What you have to do:
Each entry that follows should be written again verbatim.

Records for this task:
- - - - -

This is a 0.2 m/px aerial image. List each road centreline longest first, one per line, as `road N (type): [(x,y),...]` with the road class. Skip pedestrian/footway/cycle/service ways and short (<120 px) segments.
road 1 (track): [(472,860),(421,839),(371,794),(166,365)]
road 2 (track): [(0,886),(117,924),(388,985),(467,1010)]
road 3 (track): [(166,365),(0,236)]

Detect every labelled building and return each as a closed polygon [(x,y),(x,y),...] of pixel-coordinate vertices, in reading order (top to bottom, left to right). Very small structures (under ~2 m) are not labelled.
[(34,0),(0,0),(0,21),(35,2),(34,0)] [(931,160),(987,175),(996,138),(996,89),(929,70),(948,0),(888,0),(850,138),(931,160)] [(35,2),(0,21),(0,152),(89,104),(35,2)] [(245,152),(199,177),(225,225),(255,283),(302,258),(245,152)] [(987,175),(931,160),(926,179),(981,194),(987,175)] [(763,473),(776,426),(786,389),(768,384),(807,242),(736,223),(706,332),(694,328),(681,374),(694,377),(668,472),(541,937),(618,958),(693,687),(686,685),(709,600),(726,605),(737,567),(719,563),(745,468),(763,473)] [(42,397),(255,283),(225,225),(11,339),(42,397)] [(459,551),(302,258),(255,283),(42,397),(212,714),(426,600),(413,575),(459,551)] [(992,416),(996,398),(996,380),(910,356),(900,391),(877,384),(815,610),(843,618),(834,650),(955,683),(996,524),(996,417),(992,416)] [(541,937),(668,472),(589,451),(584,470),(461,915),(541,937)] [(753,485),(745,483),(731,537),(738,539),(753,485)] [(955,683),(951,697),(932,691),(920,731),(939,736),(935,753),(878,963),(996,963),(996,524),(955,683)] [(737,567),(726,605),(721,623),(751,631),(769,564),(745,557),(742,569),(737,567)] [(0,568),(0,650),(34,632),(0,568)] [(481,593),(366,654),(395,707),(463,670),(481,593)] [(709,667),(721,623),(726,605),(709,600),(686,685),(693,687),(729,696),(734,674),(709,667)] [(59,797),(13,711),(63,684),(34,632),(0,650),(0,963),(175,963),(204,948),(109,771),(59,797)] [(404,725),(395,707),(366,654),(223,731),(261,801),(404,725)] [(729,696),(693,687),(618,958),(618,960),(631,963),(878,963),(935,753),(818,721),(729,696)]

- - - - -

Solved problem:
This is a 0.2 m/px aerial image. List each road centreline longest first, one per line, as `road N (type): [(x,y),...]` with the road class. Skip pedestrian/footway/cycle/service ways and short (<120 px) segments.
road 1 (track): [(472,860),(421,839),(371,794),(166,365)]
road 2 (track): [(0,886),(117,924),(388,985),(467,1010)]
road 3 (track): [(166,365),(0,236)]

Detect every labelled building and return each as a closed polygon [(x,y),(x,y),...] of pixel-coordinate vertices, in reading order (top to bottom, left to right). Very small structures (under ~2 m) are not labelled.
[(34,0),(0,0),(0,21),(35,2),(34,0)] [(931,160),(987,175),(996,138),(996,89),(929,70),(948,0),(888,0),(850,138),(931,160)] [(35,2),(0,21),(0,152),(89,104),(35,2)] [(245,152),(199,177),(225,225),(255,283),(302,258),(245,152)] [(987,175),(931,160),(926,179),(981,194),(987,175)] [(763,473),(776,426),(786,389),(768,384),(807,242),(736,223),(706,332),(694,328),(681,374),(694,377),(668,472),(541,937),(618,958),(693,687),(686,685),(709,600),(726,605),(737,567),(719,563),(745,468),(763,473)] [(42,397),(255,283),(225,225),(11,339),(42,397)] [(459,551),(302,258),(255,283),(42,397),(212,714),(426,600),(413,575),(459,551)] [(992,416),(996,398),(996,380),(910,356),(900,391),(877,384),(815,610),(843,618),(834,650),(955,683),(996,524),(996,417),(992,416)] [(541,937),(668,472),(589,451),(584,470),(461,915),(541,937)] [(753,485),(745,483),(731,537),(738,539),(753,485)] [(955,683),(951,697),(932,691),(920,731),(939,736),(935,753),(878,963),(996,963),(996,524),(955,683)] [(737,567),(726,605),(721,623),(751,631),(769,564),(745,557),(742,569),(737,567)] [(0,568),(0,650),(34,632),(0,568)] [(481,593),(366,654),(395,707),(463,670),(481,593)] [(709,667),(721,623),(726,605),(709,600),(686,685),(693,687),(729,696),(734,674),(709,667)] [(59,797),(13,711),(63,684),(34,632),(0,650),(0,963),(175,963),(204,948),(109,771),(59,797)] [(404,725),(395,707),(366,654),(223,731),(261,801),(404,725)] [(729,696),(693,687),(618,958),(618,960),(631,963),(878,963),(935,753),(818,721),(729,696)]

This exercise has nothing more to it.